**What you are asked to do**
Your result should be every line of the records below that contains the word "white".

Stored records:
◇ ◇ ◇ ◇

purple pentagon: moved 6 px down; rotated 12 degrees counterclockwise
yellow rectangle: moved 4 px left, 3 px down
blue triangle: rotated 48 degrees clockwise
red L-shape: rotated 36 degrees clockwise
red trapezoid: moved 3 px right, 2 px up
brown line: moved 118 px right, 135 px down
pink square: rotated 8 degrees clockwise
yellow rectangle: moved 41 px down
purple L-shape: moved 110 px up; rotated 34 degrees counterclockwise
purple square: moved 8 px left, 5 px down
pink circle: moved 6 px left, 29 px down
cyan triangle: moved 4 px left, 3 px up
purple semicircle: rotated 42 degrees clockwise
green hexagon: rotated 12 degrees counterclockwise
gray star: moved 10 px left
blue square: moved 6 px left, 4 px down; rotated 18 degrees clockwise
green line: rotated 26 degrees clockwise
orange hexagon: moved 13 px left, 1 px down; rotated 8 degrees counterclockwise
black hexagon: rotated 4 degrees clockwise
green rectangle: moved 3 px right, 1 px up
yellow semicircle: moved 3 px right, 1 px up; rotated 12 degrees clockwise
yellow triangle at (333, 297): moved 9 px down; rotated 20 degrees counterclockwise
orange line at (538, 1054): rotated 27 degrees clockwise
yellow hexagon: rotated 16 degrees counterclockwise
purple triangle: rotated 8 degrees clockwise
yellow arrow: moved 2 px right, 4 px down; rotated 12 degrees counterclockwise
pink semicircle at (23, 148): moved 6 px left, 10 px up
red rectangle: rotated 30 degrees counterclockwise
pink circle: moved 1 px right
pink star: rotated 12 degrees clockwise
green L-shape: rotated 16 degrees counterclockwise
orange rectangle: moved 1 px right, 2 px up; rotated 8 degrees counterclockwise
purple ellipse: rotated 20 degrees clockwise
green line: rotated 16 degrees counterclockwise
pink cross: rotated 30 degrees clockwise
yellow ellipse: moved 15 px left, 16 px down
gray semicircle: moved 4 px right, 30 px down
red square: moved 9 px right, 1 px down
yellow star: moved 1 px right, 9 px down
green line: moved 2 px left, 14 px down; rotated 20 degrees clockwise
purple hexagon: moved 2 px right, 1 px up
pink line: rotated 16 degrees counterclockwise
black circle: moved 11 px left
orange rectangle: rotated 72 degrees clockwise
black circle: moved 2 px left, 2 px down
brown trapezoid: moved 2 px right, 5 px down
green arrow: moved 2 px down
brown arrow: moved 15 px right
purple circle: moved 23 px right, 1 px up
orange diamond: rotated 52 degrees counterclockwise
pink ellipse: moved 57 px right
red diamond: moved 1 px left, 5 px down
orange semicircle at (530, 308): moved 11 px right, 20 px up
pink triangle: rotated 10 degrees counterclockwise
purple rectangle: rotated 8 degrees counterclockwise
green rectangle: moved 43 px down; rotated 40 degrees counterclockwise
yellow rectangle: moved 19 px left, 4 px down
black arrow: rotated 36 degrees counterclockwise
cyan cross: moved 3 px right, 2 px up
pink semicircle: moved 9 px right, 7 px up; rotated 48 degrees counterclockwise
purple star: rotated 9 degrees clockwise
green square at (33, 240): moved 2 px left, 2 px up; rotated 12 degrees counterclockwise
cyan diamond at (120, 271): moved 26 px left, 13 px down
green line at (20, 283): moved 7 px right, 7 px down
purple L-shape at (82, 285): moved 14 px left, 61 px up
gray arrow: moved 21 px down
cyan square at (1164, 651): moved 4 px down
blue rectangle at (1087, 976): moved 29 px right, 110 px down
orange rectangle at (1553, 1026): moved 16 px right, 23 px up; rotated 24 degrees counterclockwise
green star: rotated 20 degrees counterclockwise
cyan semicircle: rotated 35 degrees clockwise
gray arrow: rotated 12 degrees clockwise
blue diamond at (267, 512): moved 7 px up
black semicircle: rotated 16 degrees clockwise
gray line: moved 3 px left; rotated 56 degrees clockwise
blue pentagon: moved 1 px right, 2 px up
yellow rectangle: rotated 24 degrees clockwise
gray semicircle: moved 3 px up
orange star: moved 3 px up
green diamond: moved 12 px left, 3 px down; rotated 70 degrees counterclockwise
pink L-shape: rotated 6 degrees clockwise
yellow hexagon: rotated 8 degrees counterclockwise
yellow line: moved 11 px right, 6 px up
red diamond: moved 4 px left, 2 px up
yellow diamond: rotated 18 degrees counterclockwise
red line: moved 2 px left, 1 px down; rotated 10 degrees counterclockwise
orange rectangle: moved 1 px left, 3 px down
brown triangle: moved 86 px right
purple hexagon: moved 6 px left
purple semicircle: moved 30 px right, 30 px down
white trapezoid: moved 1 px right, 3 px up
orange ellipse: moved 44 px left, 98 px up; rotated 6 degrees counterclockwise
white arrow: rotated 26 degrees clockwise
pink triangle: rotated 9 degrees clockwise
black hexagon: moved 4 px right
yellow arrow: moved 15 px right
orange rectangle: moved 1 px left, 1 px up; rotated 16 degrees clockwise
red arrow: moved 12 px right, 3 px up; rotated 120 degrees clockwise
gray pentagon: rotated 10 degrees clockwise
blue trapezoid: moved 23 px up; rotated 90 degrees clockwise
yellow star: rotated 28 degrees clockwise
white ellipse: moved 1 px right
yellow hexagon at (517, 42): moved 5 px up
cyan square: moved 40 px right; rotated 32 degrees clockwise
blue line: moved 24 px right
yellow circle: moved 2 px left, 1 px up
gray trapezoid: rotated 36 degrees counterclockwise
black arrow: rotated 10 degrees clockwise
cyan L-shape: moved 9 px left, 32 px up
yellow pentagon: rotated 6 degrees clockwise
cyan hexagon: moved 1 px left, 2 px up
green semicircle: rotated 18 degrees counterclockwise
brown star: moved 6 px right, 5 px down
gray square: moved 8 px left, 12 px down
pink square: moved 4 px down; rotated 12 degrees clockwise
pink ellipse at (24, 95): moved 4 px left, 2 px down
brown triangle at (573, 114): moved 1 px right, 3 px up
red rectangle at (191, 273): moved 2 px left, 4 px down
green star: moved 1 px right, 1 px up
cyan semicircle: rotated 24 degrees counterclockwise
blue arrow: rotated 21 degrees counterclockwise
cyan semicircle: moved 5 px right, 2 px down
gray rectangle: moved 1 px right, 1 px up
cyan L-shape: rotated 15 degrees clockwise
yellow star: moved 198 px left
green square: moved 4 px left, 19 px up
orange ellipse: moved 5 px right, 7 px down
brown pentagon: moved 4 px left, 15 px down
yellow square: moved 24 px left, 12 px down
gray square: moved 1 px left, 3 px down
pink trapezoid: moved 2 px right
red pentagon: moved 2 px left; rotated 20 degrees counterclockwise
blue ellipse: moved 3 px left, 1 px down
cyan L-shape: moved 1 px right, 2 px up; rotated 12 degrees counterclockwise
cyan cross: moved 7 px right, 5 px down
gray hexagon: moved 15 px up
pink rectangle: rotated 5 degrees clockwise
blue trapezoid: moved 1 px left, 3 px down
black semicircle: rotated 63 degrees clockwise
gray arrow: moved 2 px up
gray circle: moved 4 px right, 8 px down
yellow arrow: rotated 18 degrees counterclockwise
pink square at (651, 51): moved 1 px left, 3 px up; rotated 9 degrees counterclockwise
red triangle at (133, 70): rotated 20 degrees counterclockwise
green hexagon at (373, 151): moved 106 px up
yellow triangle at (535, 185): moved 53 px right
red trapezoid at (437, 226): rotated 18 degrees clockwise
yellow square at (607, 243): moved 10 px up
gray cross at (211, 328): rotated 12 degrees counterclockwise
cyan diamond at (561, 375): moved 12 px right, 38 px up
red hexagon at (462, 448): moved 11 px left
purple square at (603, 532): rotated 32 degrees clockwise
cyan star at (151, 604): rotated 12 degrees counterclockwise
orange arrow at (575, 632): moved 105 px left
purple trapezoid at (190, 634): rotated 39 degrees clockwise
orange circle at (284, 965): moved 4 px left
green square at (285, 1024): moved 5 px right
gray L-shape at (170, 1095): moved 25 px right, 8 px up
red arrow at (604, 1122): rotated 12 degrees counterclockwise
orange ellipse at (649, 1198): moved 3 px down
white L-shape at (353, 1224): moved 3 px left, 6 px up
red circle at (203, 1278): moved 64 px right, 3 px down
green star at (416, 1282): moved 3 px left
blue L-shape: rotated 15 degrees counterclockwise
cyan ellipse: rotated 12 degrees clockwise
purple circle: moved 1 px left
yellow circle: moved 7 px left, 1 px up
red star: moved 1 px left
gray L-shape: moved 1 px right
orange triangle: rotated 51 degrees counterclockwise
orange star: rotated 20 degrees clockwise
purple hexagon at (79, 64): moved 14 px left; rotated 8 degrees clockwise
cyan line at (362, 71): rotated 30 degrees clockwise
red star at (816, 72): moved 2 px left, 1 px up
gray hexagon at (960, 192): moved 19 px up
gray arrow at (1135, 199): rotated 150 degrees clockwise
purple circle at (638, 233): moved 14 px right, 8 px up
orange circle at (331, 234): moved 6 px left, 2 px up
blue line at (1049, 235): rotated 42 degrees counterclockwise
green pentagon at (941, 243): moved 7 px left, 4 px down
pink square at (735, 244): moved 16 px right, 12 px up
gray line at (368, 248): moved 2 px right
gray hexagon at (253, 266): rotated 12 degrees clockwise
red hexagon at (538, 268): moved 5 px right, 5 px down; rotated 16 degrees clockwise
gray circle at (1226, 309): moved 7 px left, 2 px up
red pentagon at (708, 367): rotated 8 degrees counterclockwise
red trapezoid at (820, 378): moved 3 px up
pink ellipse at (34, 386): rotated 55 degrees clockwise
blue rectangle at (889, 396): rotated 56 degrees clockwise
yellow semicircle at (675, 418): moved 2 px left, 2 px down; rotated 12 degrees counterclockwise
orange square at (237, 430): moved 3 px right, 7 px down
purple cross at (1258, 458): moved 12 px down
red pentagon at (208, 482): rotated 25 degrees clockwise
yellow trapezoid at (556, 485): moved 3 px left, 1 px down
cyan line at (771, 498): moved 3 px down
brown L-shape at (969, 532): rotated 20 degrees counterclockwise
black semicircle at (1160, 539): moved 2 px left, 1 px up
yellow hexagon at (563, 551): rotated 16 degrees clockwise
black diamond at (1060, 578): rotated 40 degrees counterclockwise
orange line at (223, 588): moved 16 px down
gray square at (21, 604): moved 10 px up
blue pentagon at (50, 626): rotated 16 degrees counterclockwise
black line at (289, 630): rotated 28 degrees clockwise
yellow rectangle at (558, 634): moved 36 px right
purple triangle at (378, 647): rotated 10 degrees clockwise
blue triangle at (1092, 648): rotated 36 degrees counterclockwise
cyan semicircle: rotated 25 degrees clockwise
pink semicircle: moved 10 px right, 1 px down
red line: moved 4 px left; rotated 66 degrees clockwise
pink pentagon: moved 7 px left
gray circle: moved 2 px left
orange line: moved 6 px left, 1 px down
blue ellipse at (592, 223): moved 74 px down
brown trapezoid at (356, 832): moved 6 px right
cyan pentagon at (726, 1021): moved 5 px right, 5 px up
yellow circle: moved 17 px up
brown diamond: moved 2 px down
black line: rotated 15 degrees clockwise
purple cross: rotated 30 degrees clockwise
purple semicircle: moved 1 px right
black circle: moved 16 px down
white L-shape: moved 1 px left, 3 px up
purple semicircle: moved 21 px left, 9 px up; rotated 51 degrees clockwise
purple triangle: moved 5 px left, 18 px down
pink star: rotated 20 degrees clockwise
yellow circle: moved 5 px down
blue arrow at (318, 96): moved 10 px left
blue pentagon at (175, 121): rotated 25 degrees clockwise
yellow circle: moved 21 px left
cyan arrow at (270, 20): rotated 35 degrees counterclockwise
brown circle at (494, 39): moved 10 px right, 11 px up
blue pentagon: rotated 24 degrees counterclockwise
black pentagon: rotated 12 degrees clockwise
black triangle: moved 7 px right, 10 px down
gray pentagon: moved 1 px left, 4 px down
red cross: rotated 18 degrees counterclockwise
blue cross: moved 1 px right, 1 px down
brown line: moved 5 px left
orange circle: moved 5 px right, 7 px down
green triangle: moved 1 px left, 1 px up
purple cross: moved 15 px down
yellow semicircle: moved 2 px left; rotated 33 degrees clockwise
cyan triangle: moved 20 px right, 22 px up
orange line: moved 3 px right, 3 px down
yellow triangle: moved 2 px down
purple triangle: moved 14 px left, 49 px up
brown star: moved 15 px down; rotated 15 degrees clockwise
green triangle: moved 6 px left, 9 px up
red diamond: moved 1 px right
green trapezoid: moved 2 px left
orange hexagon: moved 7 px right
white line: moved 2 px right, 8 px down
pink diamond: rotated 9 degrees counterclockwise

◇ ◇ ◇ ◇

**Written response**
white trapezoid: moved 1 px right, 3 px up
white arrow: rotated 26 degrees clockwise
white ellipse: moved 1 px right
white L-shape at (353, 1224): moved 3 px left, 6 px up
white L-shape: moved 1 px left, 3 px up
white line: moved 2 px right, 8 px down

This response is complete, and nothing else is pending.